▸ TASK OBJECTIVE: Could you print exactly the lines of the listing below, starting at the line that has "R201: 910 (GND, W14) -> 120k (GND, W14)" and ending at the line that has "U213: buffer (in", and only those lines?

▸ EXERCISE INPUT:

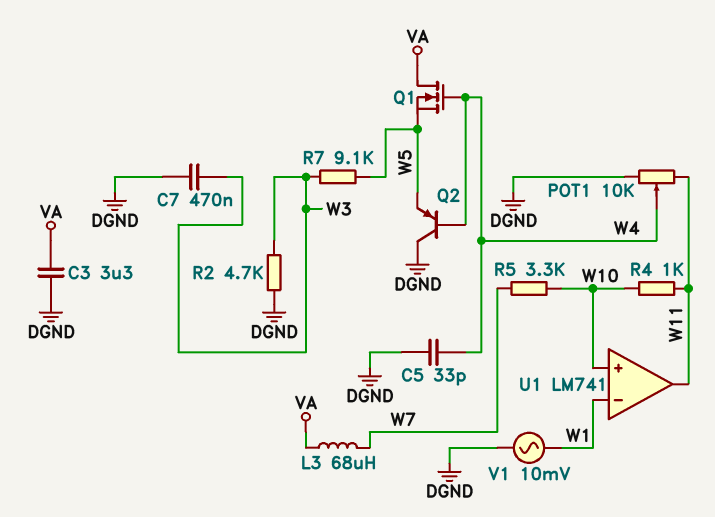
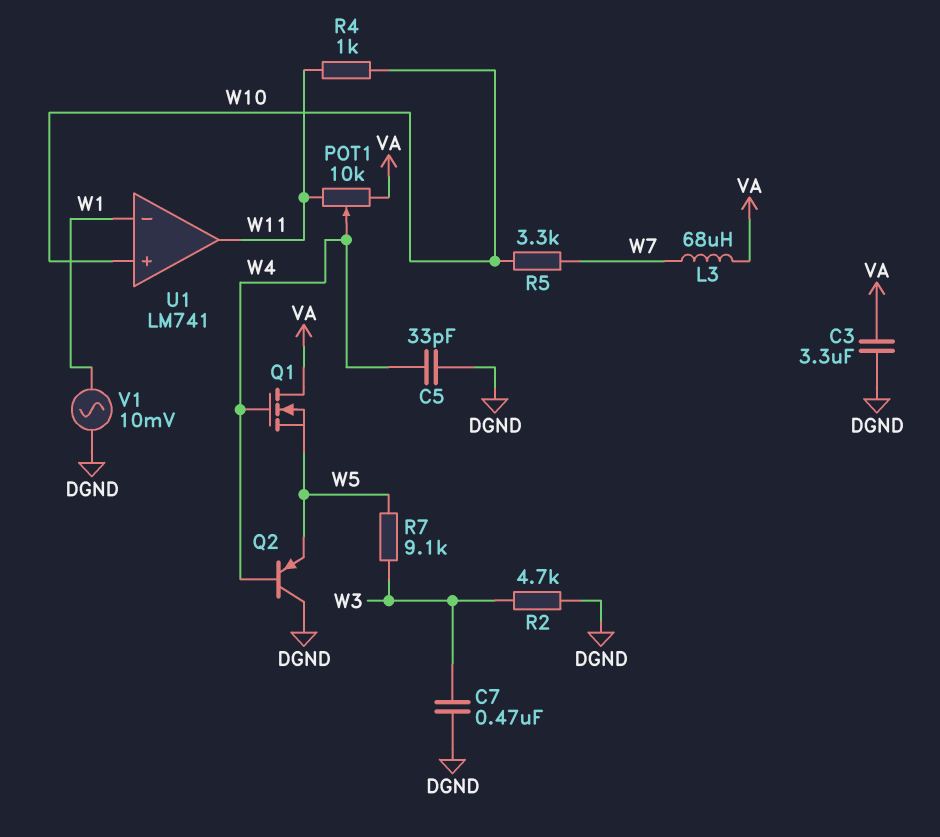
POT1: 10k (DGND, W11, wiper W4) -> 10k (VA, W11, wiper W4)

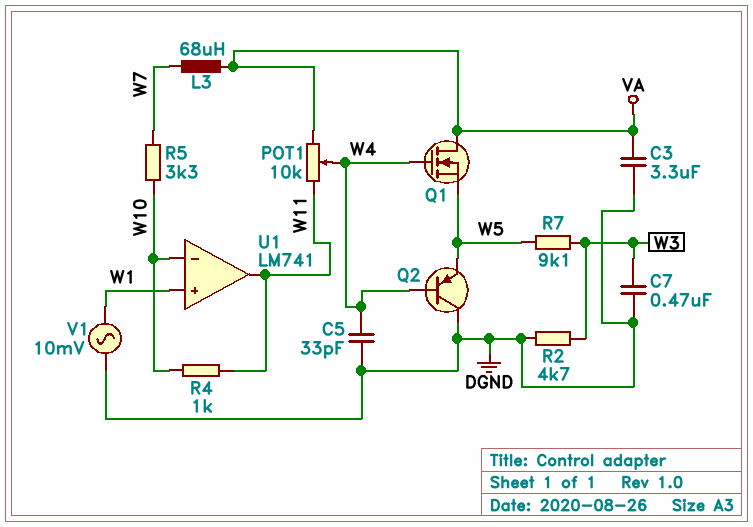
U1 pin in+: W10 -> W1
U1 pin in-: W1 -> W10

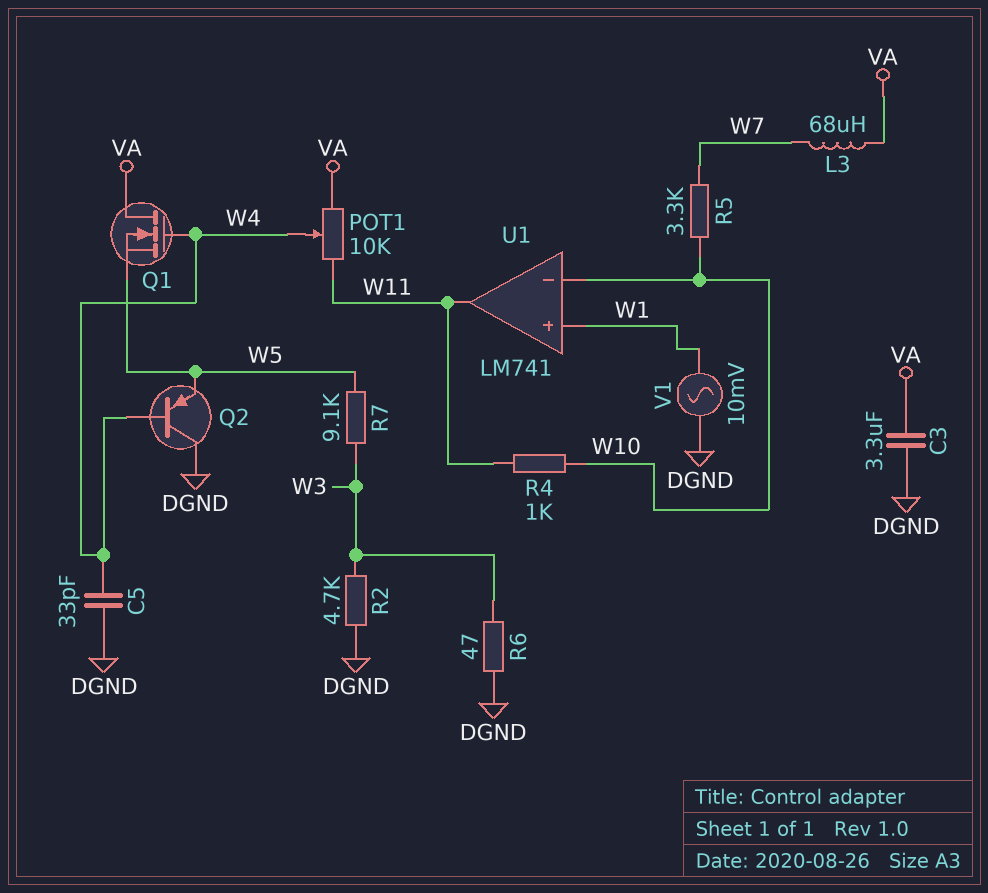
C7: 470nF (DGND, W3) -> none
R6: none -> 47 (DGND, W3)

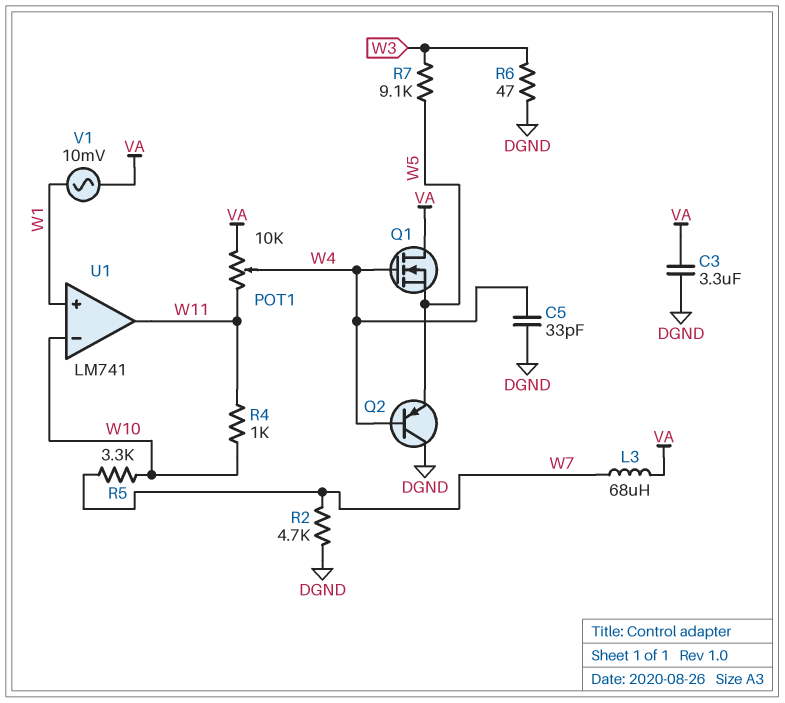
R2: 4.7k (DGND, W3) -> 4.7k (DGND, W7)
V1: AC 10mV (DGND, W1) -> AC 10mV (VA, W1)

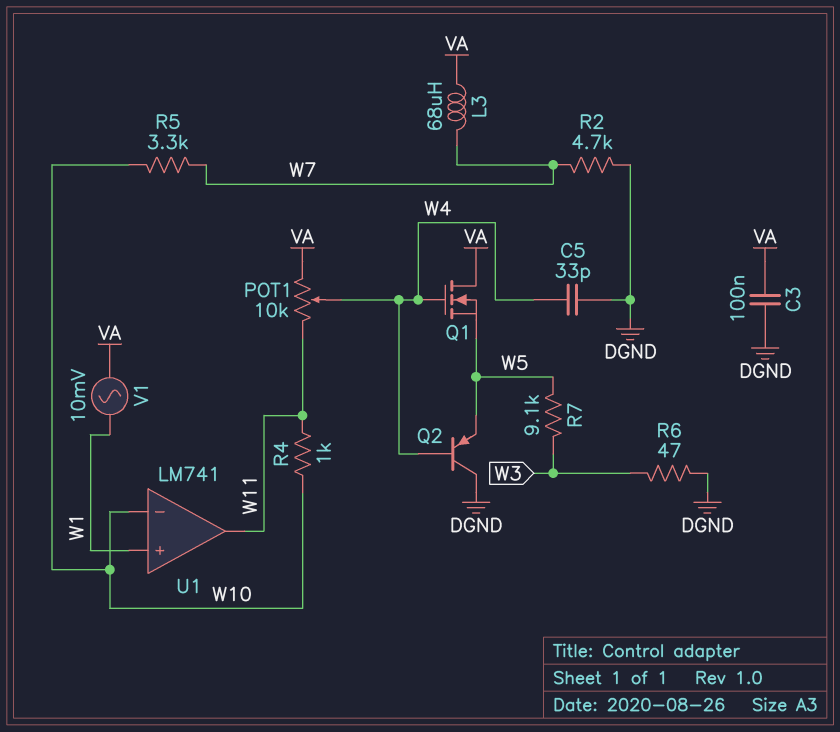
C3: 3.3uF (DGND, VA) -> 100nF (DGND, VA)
---
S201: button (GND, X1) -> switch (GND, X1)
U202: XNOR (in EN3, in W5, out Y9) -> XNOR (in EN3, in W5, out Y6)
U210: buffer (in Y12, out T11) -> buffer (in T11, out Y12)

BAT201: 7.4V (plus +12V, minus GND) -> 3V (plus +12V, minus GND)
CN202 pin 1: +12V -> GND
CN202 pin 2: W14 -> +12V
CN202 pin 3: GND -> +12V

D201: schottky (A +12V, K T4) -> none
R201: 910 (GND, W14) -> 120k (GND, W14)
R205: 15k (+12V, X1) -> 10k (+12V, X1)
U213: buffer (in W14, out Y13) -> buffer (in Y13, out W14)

▸ SOLUTION TO THE EXERCISE:
R201: 910 (GND, W14) -> 120k (GND, W14)
R205: 15k (+12V, X1) -> 10k (+12V, X1)
U213: buffer (in W14, out Y13) -> buffer (in Y13, out W14)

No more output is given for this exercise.